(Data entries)
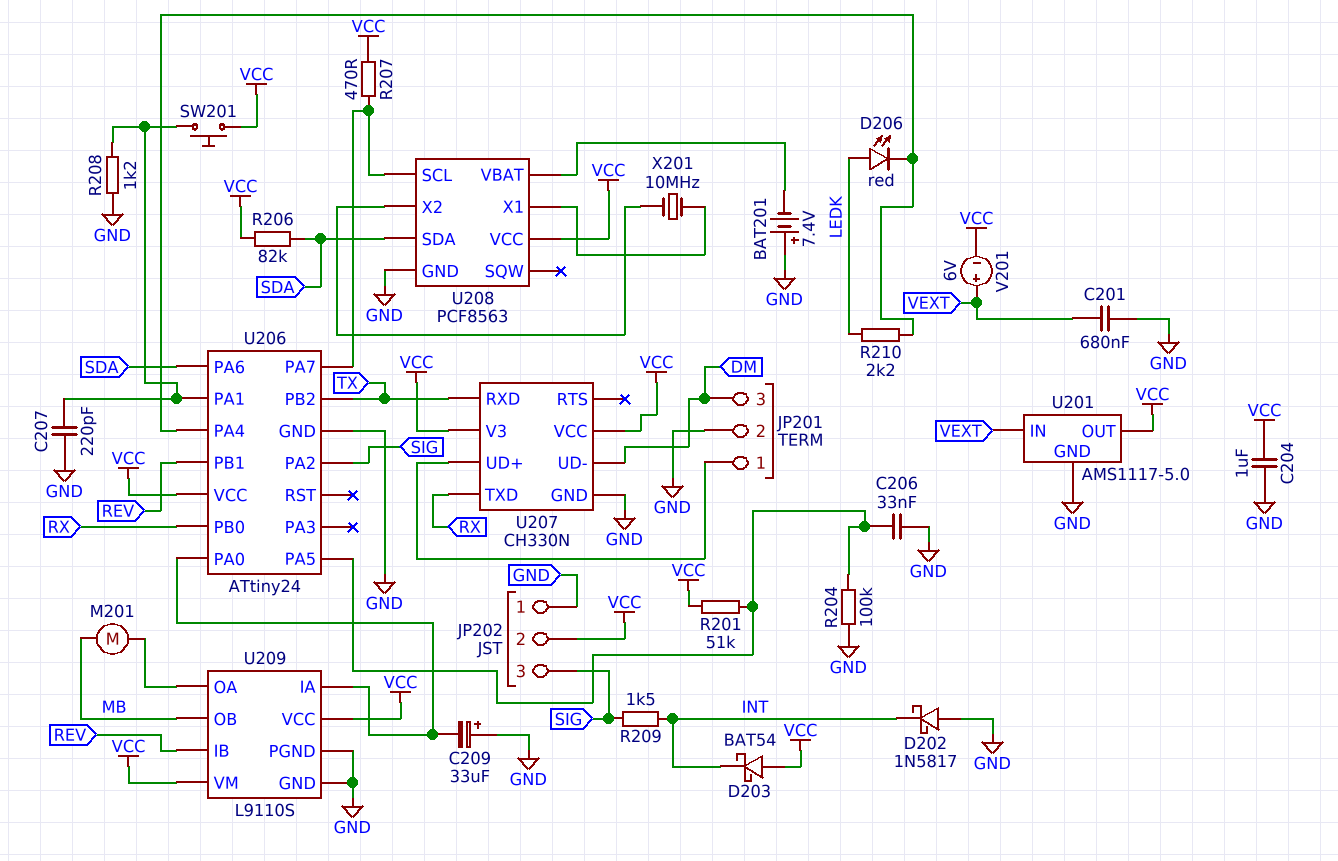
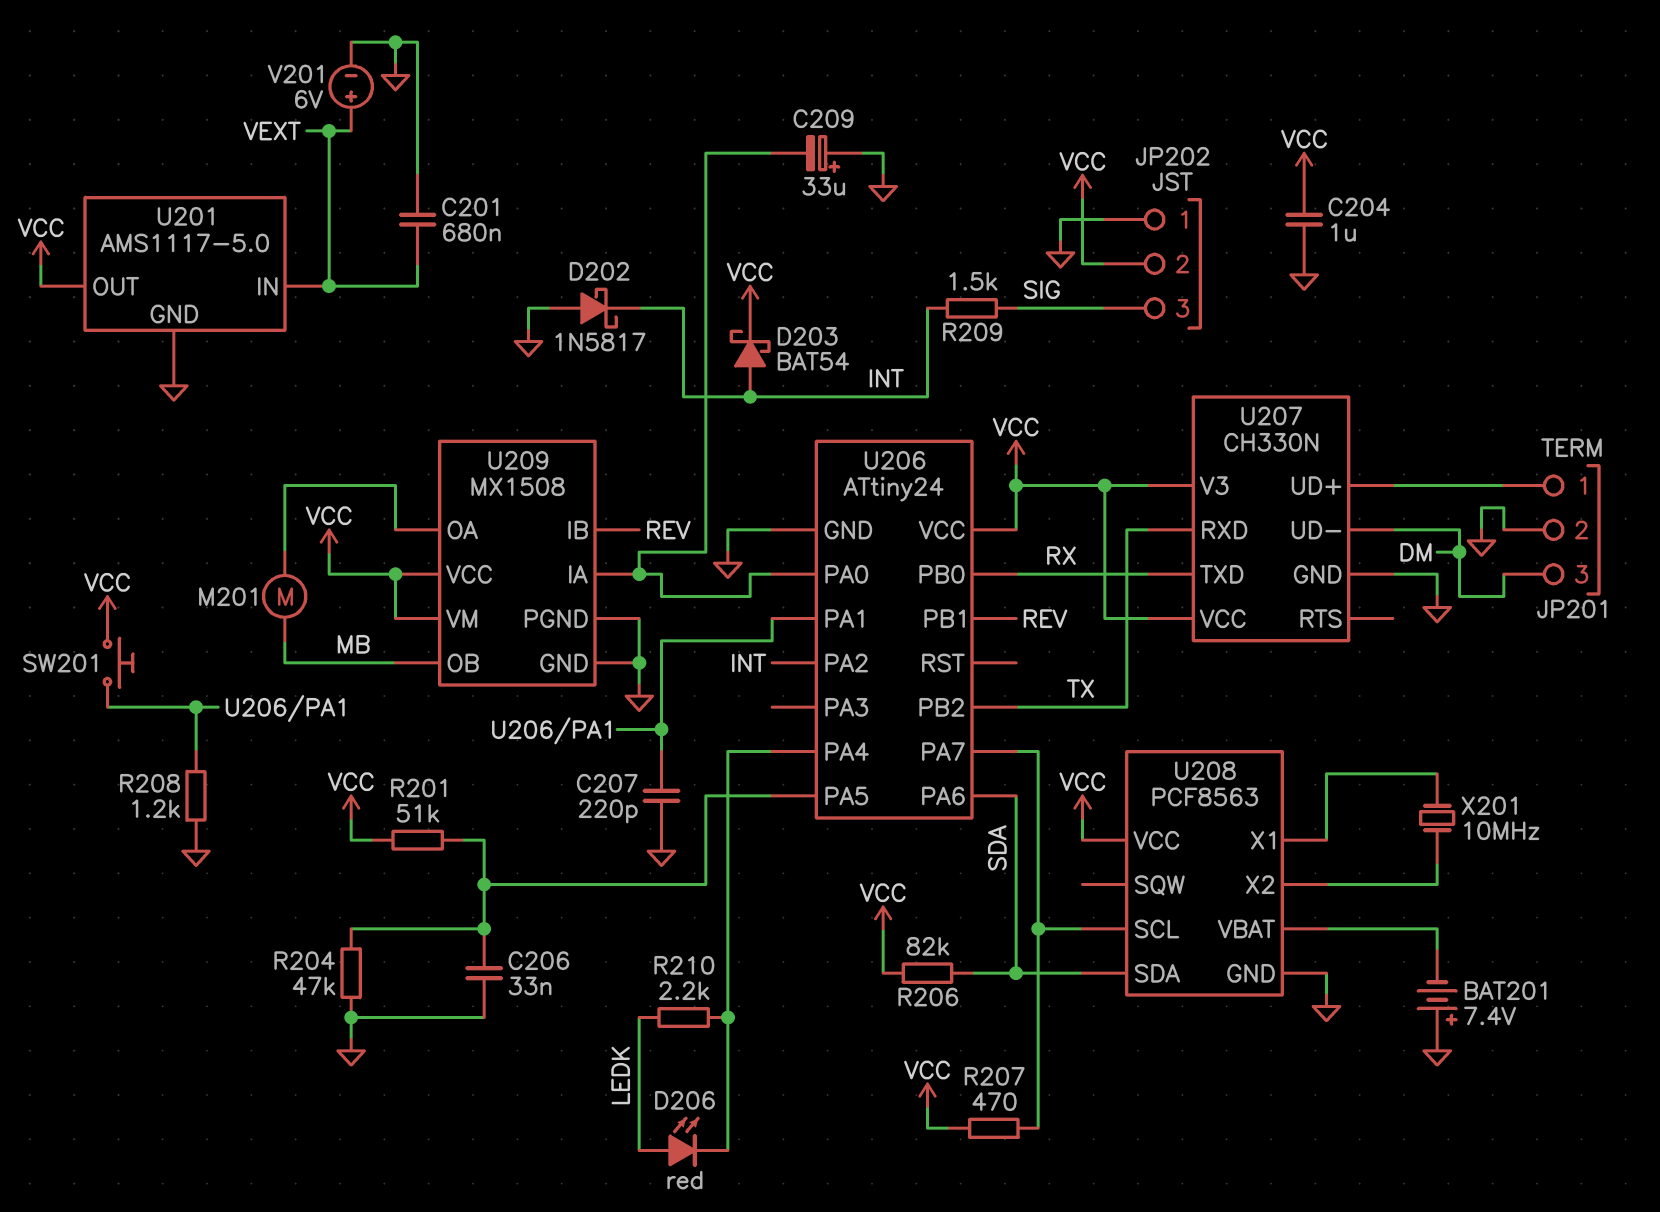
D203: schottky BAT54 (A VCC, K INT) -> schottky BAT54 (A INT, K VCC)
R204: 100k (GND, U206/PA5) -> 47k (GND, U206/PA5)
U206 pin PA2: SIG -> INT
U209: L9110S -> MX1508
V201: 6V (plus VEXT, minus VCC) -> 6V (plus VEXT, minus GND)

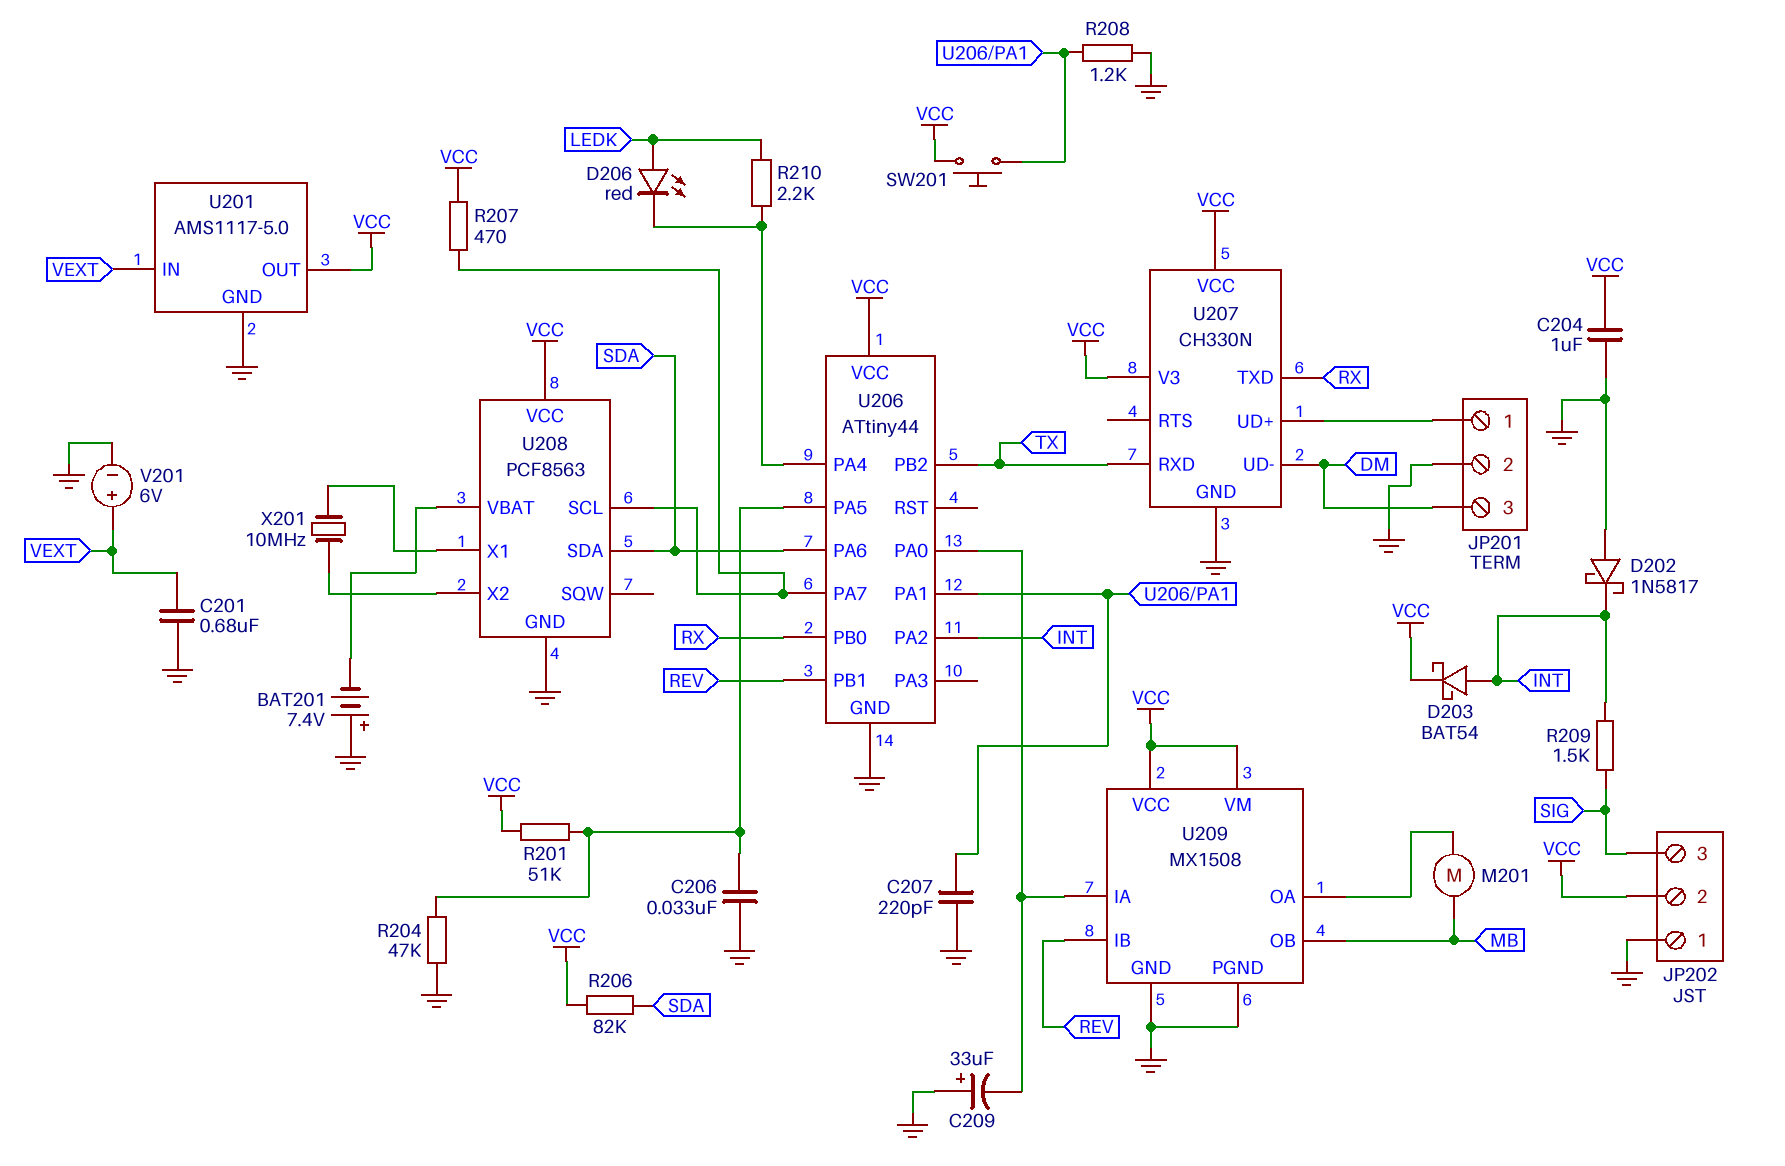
U206: ATtiny24 -> ATtiny44

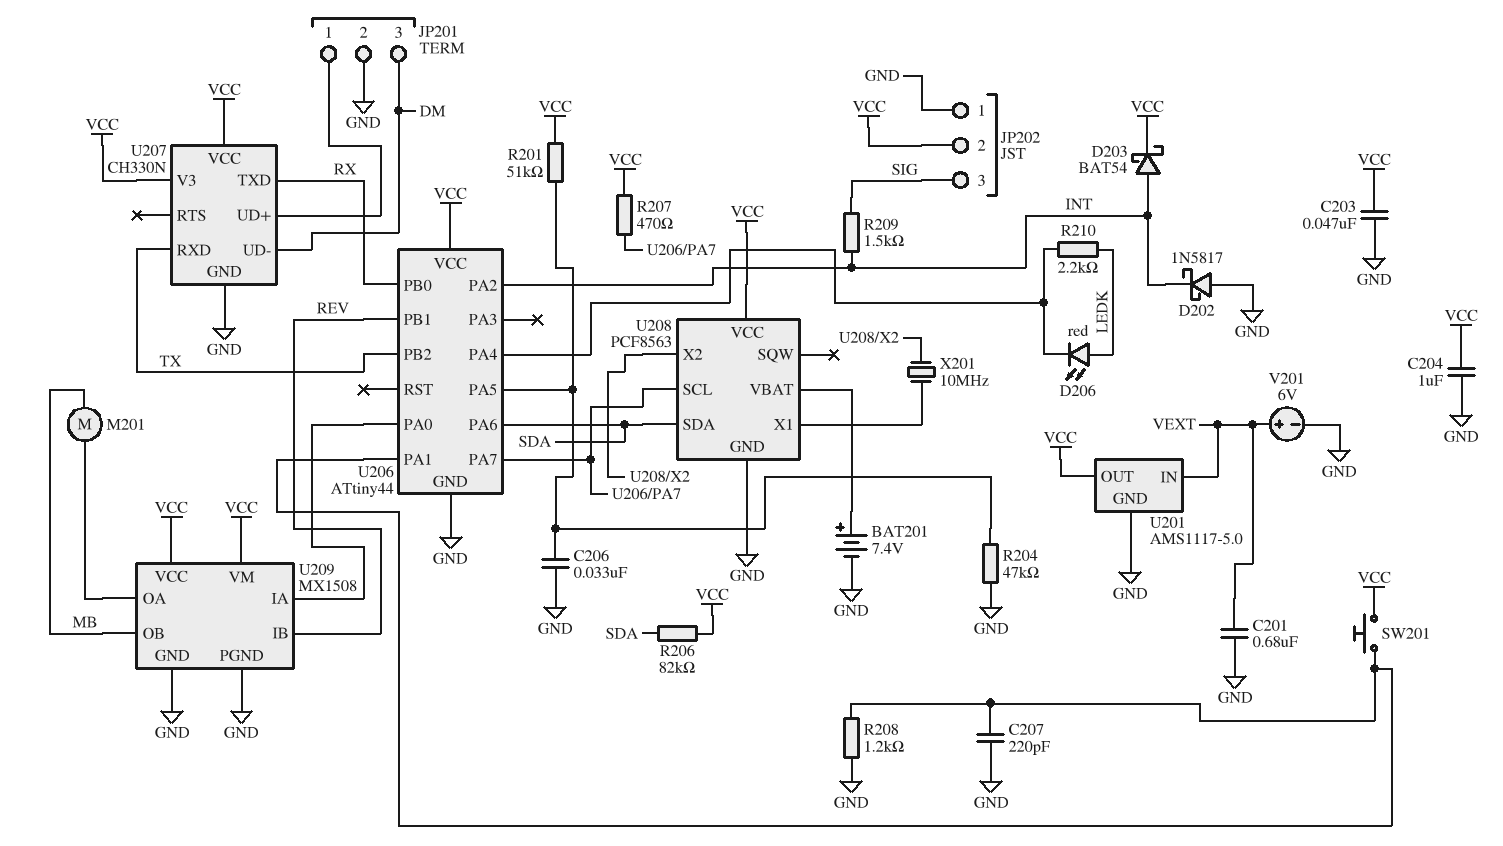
BAT201: 7.4V (plus GND, minus U208/VBAT) -> 7.4V (plus U208/VBAT, minus GND)
C203: none -> 47nF (GND, VCC)
C209: 33uF (plus GND, minus U206/PA0) -> none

Task directions – Where in the entries above does the word "plus" appear? Copy each line that has it.

Answer to this problem –
V201: 6V (plus VEXT, minus VCC) -> 6V (plus VEXT, minus GND)
BAT201: 7.4V (plus GND, minus U208/VBAT) -> 7.4V (plus U208/VBAT, minus GND)
C209: 33uF (plus GND, minus U206/PA0) -> none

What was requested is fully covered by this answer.